Provided information START

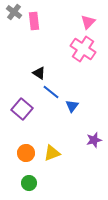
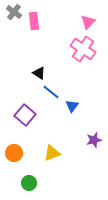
purple square: moved 3 px right, 6 px down
orange circle: moved 12 px left
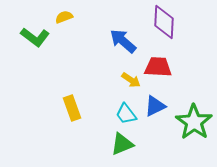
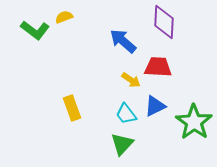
green L-shape: moved 7 px up
green triangle: rotated 25 degrees counterclockwise
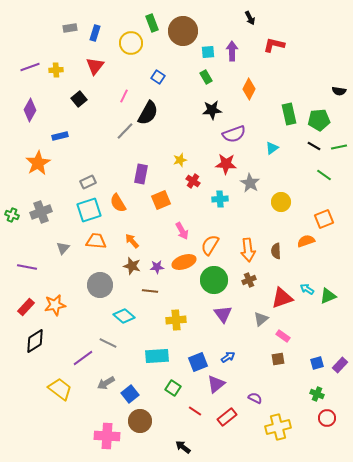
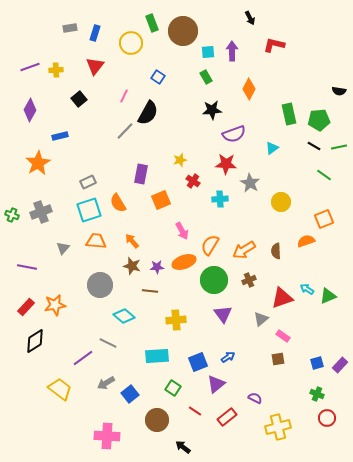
orange arrow at (248, 250): moved 4 px left; rotated 65 degrees clockwise
brown circle at (140, 421): moved 17 px right, 1 px up
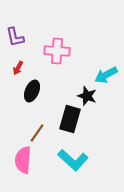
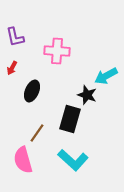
red arrow: moved 6 px left
cyan arrow: moved 1 px down
black star: moved 1 px up
pink semicircle: rotated 20 degrees counterclockwise
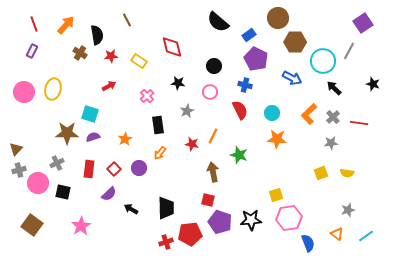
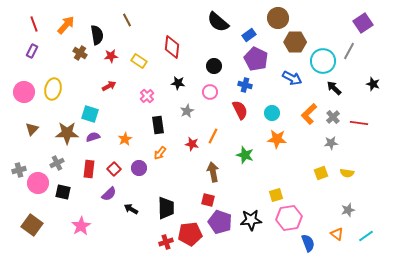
red diamond at (172, 47): rotated 20 degrees clockwise
brown triangle at (16, 149): moved 16 px right, 20 px up
green star at (239, 155): moved 6 px right
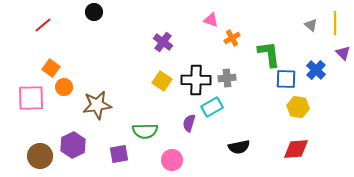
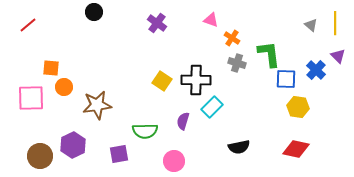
red line: moved 15 px left
orange cross: rotated 28 degrees counterclockwise
purple cross: moved 6 px left, 19 px up
purple triangle: moved 5 px left, 3 px down
orange square: rotated 30 degrees counterclockwise
gray cross: moved 10 px right, 15 px up; rotated 24 degrees clockwise
cyan rectangle: rotated 15 degrees counterclockwise
purple semicircle: moved 6 px left, 2 px up
red diamond: rotated 16 degrees clockwise
pink circle: moved 2 px right, 1 px down
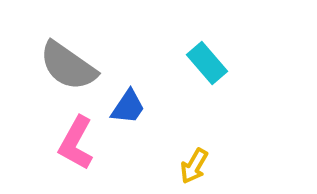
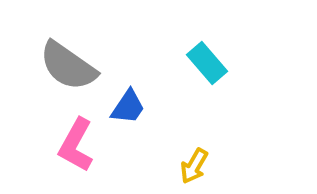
pink L-shape: moved 2 px down
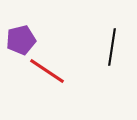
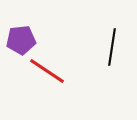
purple pentagon: rotated 8 degrees clockwise
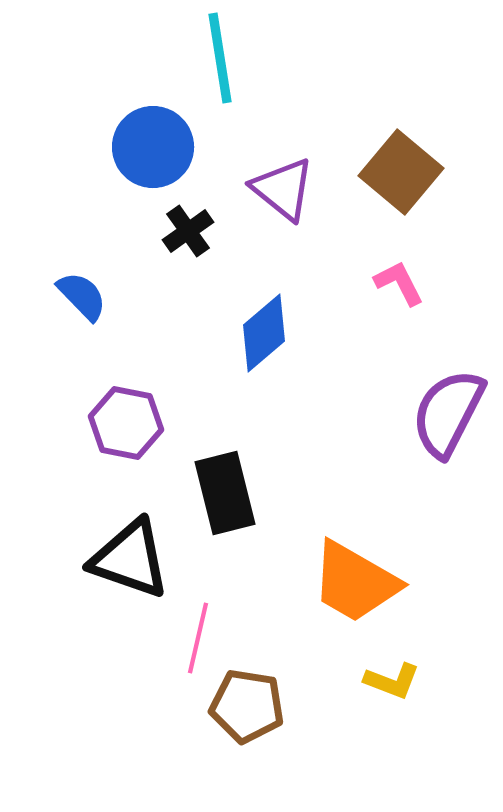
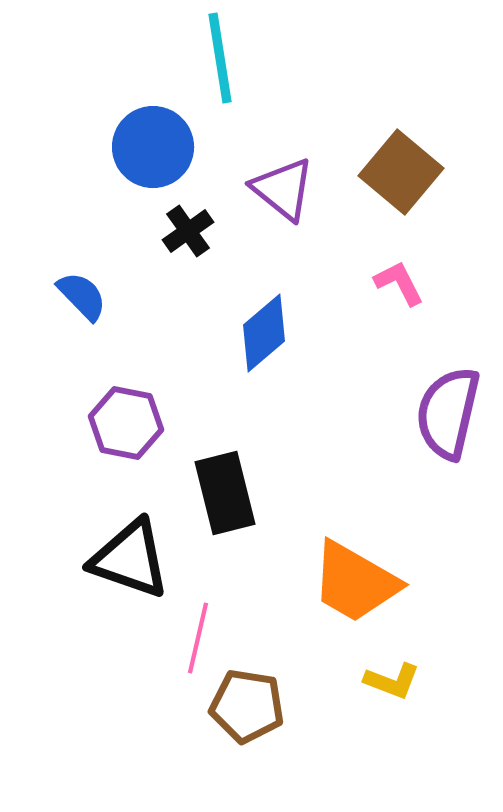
purple semicircle: rotated 14 degrees counterclockwise
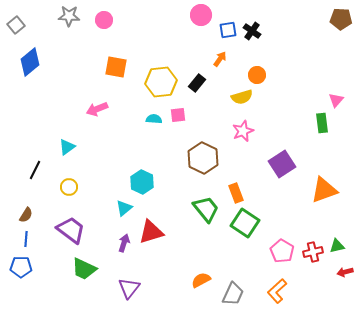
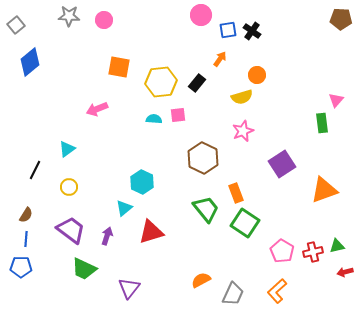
orange square at (116, 67): moved 3 px right
cyan triangle at (67, 147): moved 2 px down
purple arrow at (124, 243): moved 17 px left, 7 px up
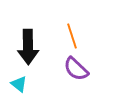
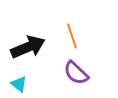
black arrow: rotated 112 degrees counterclockwise
purple semicircle: moved 4 px down
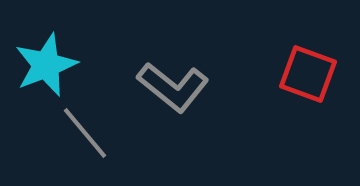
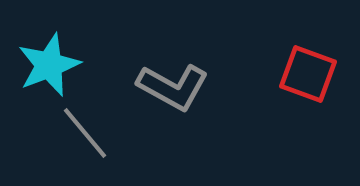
cyan star: moved 3 px right
gray L-shape: rotated 10 degrees counterclockwise
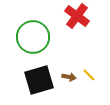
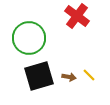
green circle: moved 4 px left, 1 px down
black square: moved 4 px up
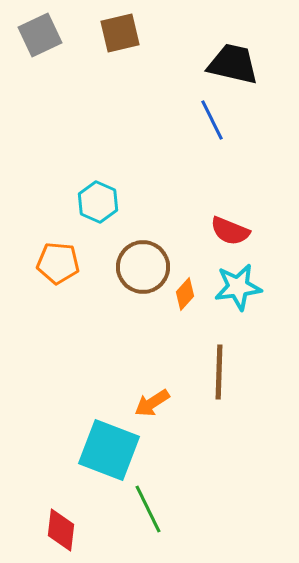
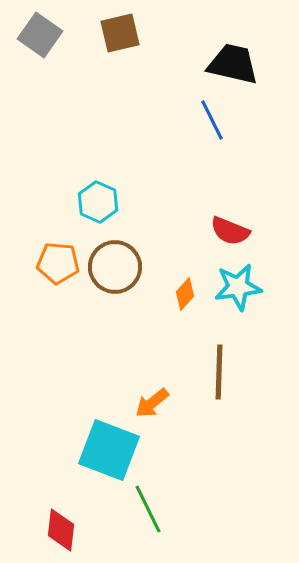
gray square: rotated 30 degrees counterclockwise
brown circle: moved 28 px left
orange arrow: rotated 6 degrees counterclockwise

Provided information END

§ About this exercise: Your reply should hold exactly the lines from the line containing "gray L-shape: rotated" through the final line of the listing, and none of the pictures.

§ Reply to the task:
gray L-shape: rotated 10 degrees counterclockwise
green circle: moved 4 px left, 1 px down
black square: moved 4 px up
gray square: rotated 30 degrees counterclockwise
brown circle: moved 28 px left
orange arrow: rotated 6 degrees counterclockwise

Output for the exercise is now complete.